Report every line of the records that contains the string "autoBeamOff", treating uppercase and lowercase letters as distinct.

.....

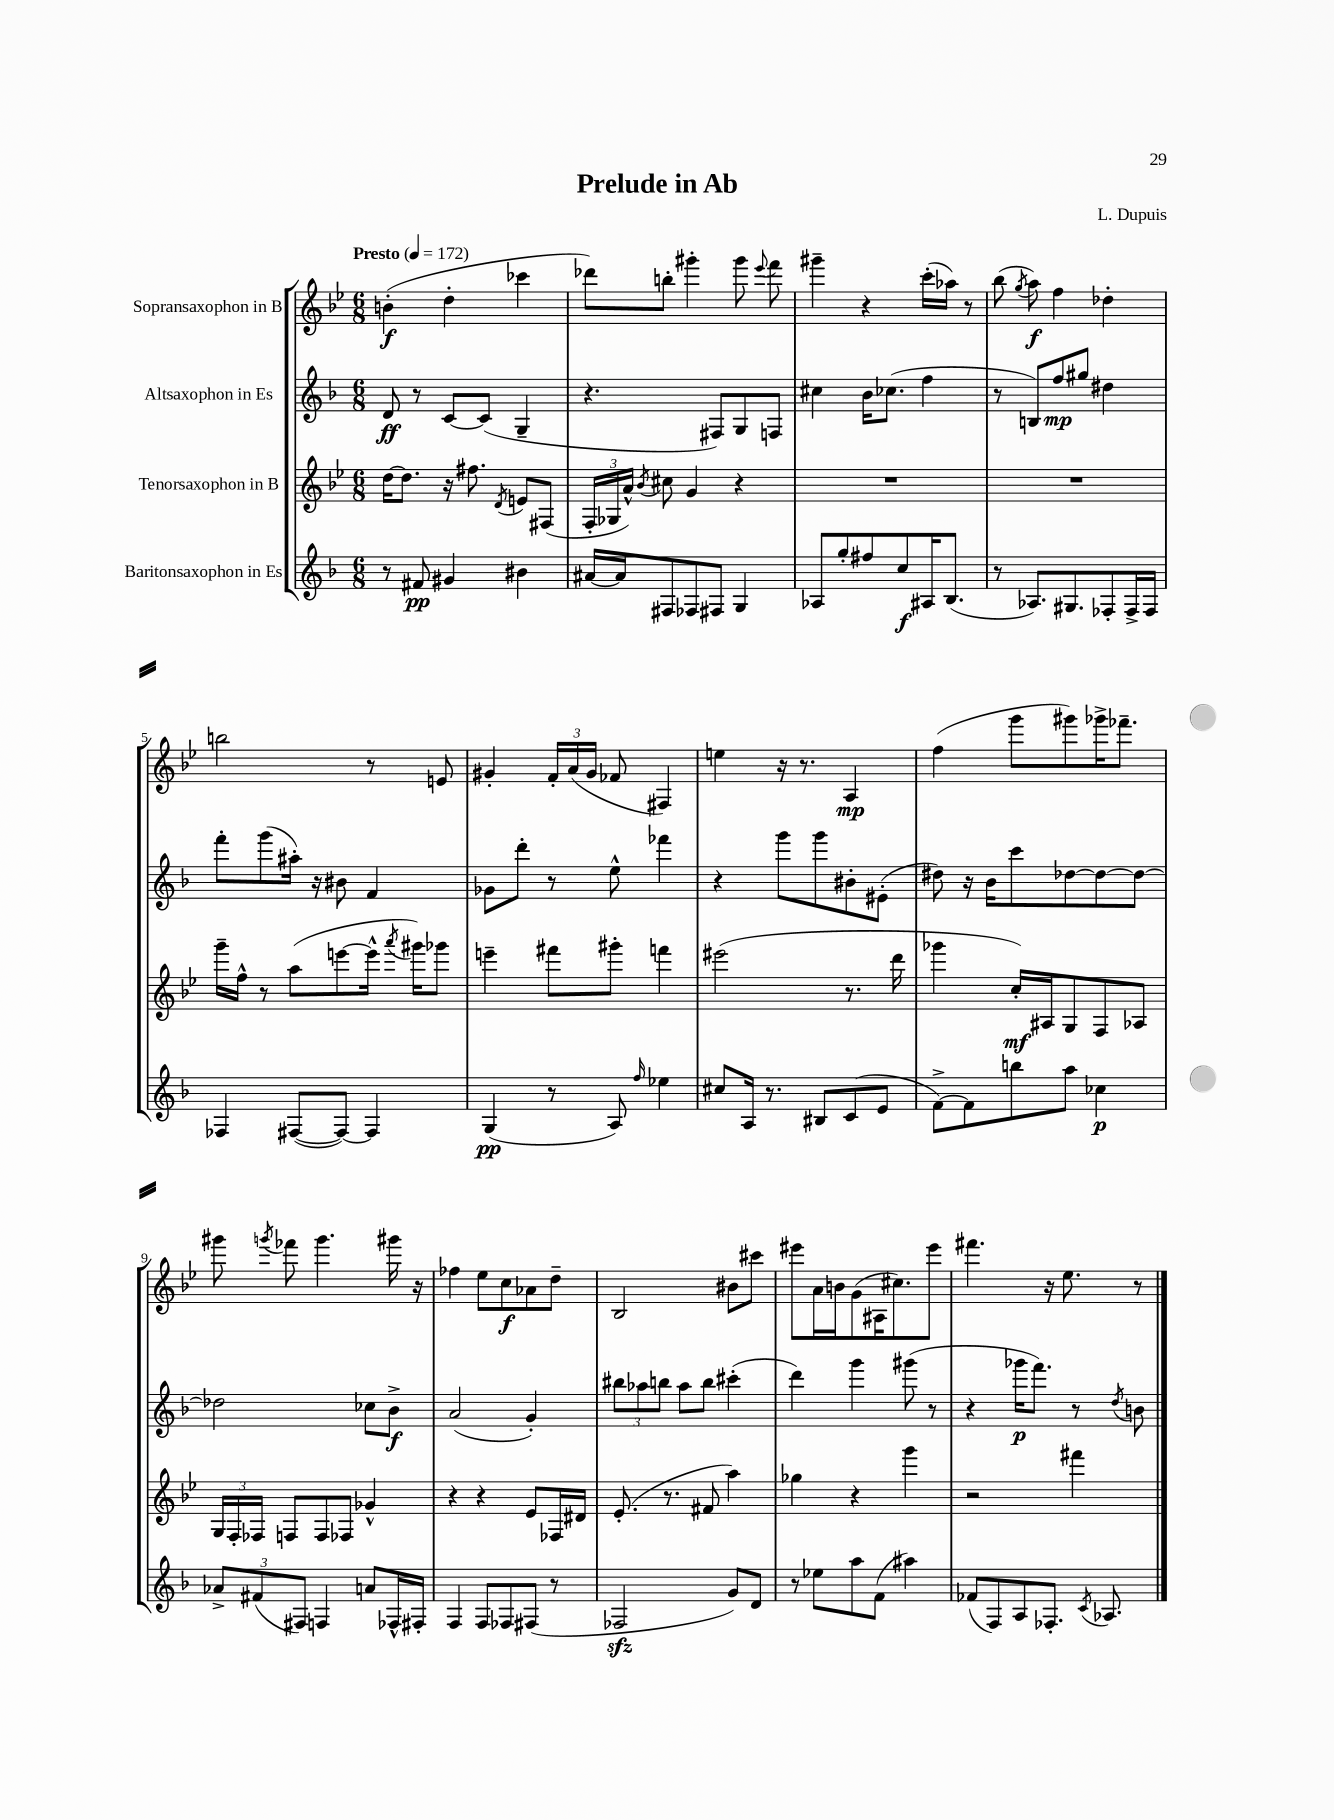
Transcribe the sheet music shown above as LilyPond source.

\header { title = "Prelude in Ab" composer = "L. Dupuis" }
<<
\new StaffGroup <<
\new Staff = "s0" \with { instrumentName = "Sopransaxophon in B" } {
    \clef treble \key bes \major \numericTimeSignature \time 6/8 \tempo "Presto" 4 = 172
    \autoBeamOff b'4-.\f( d''4-. ces'''4 |
    des'''8[) b''8]-. gis'''4-. gis'''8 \appoggiatura { ees'''8 } f'''8 |
    gis'''4-- r4 c'''16[-.( aes''16]) r8 |
    bes''8( \acciaccatura { g''8 } a''8\f) f''4 des''4-. |
    b''2 r8 e'8 |
    gis'4-. \tuplet 3/2 { f'16[-. a'16( gis'16] } fes'8 fis4) |
    e''4 r16 r8. a4\mp |
    f''4( g'''8[ gis'''8) ges'''16-> fes'''8.]-- |
    gis'''8 \acciaccatura { g'''8 } fes'''8 g'''4. gis'''16 r16 |
    fes''4 ees''8[ c''8\f aes'8 d''8]-- |
    bes2 bis'8[ cis'''8] |
    eis'''8[ a'16 b'16 g'8( ais16 cis''8.) eis'''8] |
    fis'''4. r16 ees''8. r8 \bar "|." |
}
\new Staff = "s1" \with { instrumentName = "Altsaxophon in Es" } {
    \clef treble \key f \major \numericTimeSignature \time 6/8
    \autoBeamOff d'8\ff r8 c'8[~ c'8]( g4-- |
    r4. fis8[) g8 f8] |
    cis''4 bes'16[ ces''8.]( f''4 |
    r8 b8[) f''8\mp gis''8] dis''4 |
    f'''8[-. g'''8( ais''16]-.) r16 bis'8 f'4 |
    ges'8[ d'''8]-. r8 e''8-^ fes'''4 |
    r4 g'''8[ g'''8 bis'8-. eis'8]-.( |
    dis''8) r16 bes'16[ c'''8 des''8~ des''8~ des''8]~ |
    des''2 ces''8[ bes'8]->\f |
    a'2( g'4-.) |
    \tuplet 3/2 { bis''8[ aes''8 b''8] } aes''8[ b''8] cis'''4-.( |
    d'''4) g'''4 gis'''8( r8 |
    r4 ges'''16[\p f'''8.]) r8 \acciaccatura { d''8 } b'8 \bar "|." |
}
\new Staff = "s2" \with { instrumentName = "Tenorsaxophon in B" } {
    \clef treble \key bes \major \numericTimeSignature \time 6/8
    \autoBeamOff d''16[~ d''8.] r16 fis''8. \acciaccatura { d'8 } e'8[ fis8]( |
    \tuplet 3/2 { f16[-. ges16 a'16]-^) } \acciaccatura { bes'8 } cis''8 g'4 r4 |
    R2. |
    R2. |
    g'''16[-- f''16]-^ r8 a''8[( e'''8~ e'''16]-^ \acciaccatura { a'''8 } gis'''16[) ges'''8] |
    e'''4-- fis'''8[ gis'''8]-. f'''4 |
    eis'''2( r8. d'''16 |
    ges'''4 c''16[-.\mf) ais16 g8 f8 aes8] |
    \tuplet 3/2 { g16[ f16-. fes16] } f8[ f8 fes8] ges'4-^ |
    r4 r4 ees'8[ fes16 dis'16] |
    ees'8.-.( r8. fis'8 a''4) |
    ges''4 r4 g'''4 |
    r2 fis'''4 \bar "|." |
}
\new Staff = "s3" \with { instrumentName = "Baritonsaxophon in Es" } {
    \clef treble \key f \major \numericTimeSignature \time 6/8
    \autoBeamOff r8 fis'8\pp gis'4 bis'4 |
    ais'16[~ ais'16 fis8 fes8 fis8] g4 |
    aes8[ g''8-. fis''8 c''8\f ais16 bes8.]( |
    r8 aes8.[) gis8. fes8-. fes16-> fes16] |
    fes4 fis8[~( fis8]~) fis4 |
    g4\pp( r8 a8) \grace { f''16 } ees''4 |
    cis''8[ a16] r8. bis8[ c'8( e'8] |
    f'8[~->) f'8 b''8 a''8] ces''4\p |
    \tuplet 3/2 { aes'8[-> fis'8( fis8]) } f4 a'8[ fes16-^ fis16]-. |
    f4 f8[ fes8 fis8]( r8 |
    fes2\sfz g'8[) d'8] |
    r8 ees''8[ a''8 f'8]( ais''4) |
    fes'8[( f8) a8 fes8.]-. \acciaccatura { c'8 } aes8. \bar "|." |
}
>>
>>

.....

### Response for this exercise
    \autoBeamOff b'4-.\f( d''4-. ces'''4 |
    \autoBeamOff d'8\ff r8 c'8[~ c'8]( g4-- |
    \autoBeamOff d''16[~ d''8.] r16 fis''8. \acciaccatura { d'8 } e'8[ fis8]( |
    \autoBeamOff r8 fis'8\pp gis'4 bis'4 |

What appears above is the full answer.